Data to use »
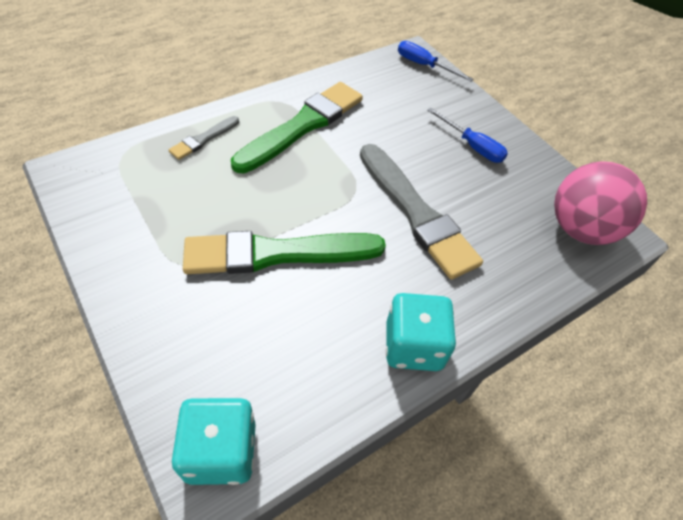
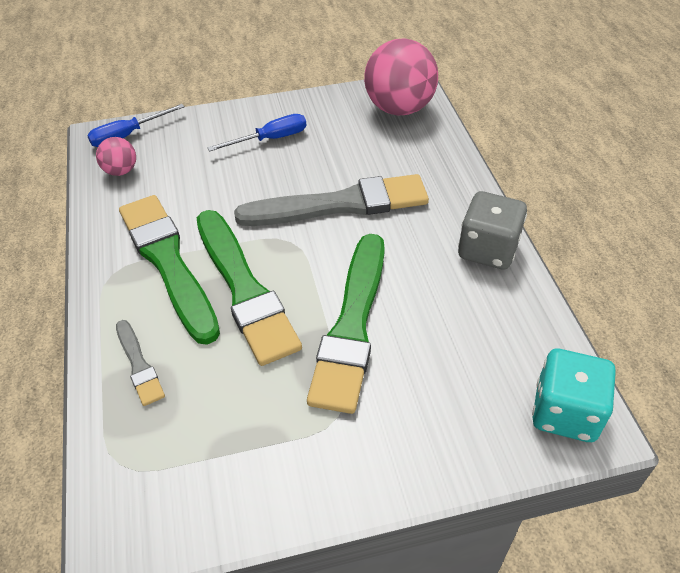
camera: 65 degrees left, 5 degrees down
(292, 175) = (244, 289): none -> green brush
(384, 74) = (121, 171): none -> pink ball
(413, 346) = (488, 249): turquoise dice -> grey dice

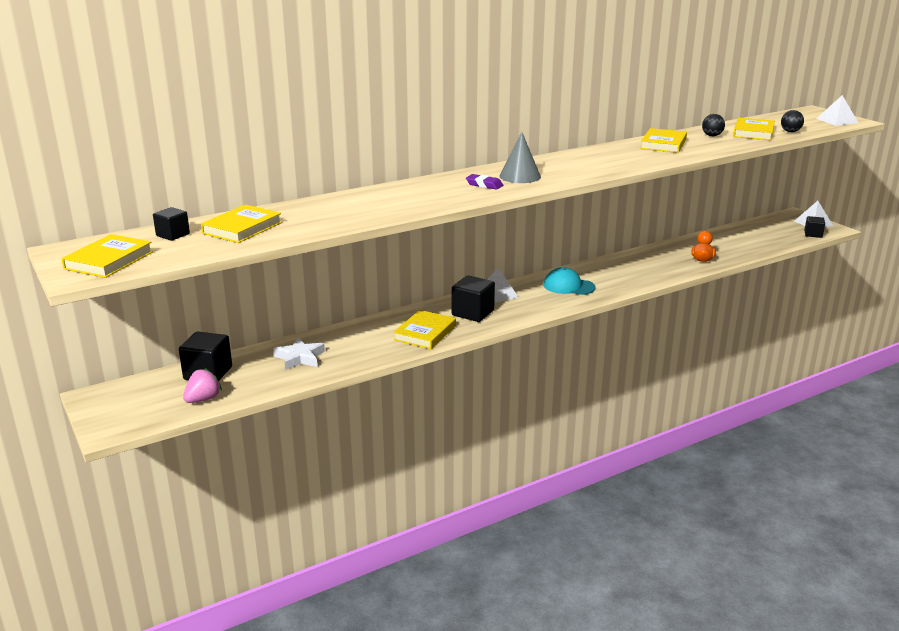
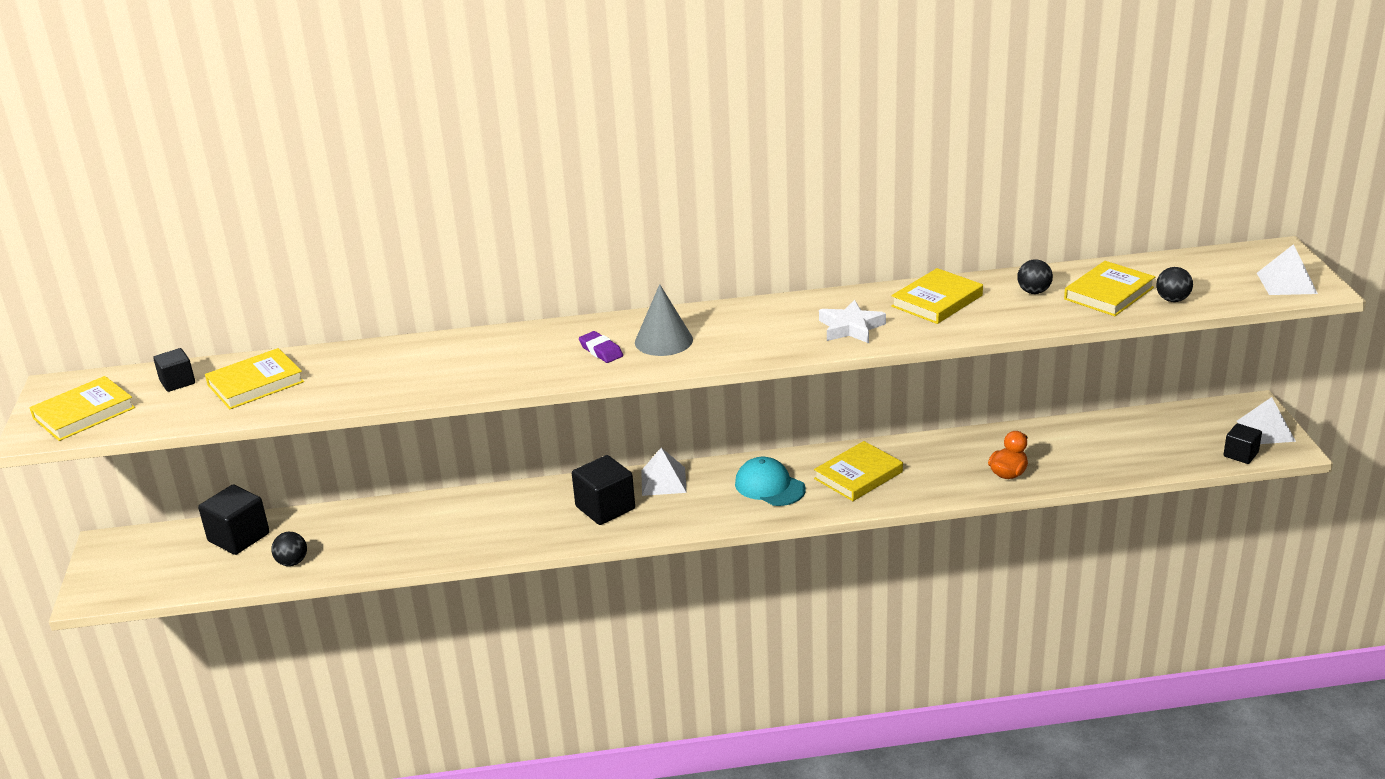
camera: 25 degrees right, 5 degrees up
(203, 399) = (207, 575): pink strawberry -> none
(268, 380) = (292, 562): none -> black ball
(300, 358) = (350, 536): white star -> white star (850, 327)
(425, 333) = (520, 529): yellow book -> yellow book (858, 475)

What you will do » Search the material for the word "ball". Each line where it is found must be copied.

Response below »
(384, 74) = (121, 171): none -> pink ball
(268, 380) = (292, 562): none -> black ball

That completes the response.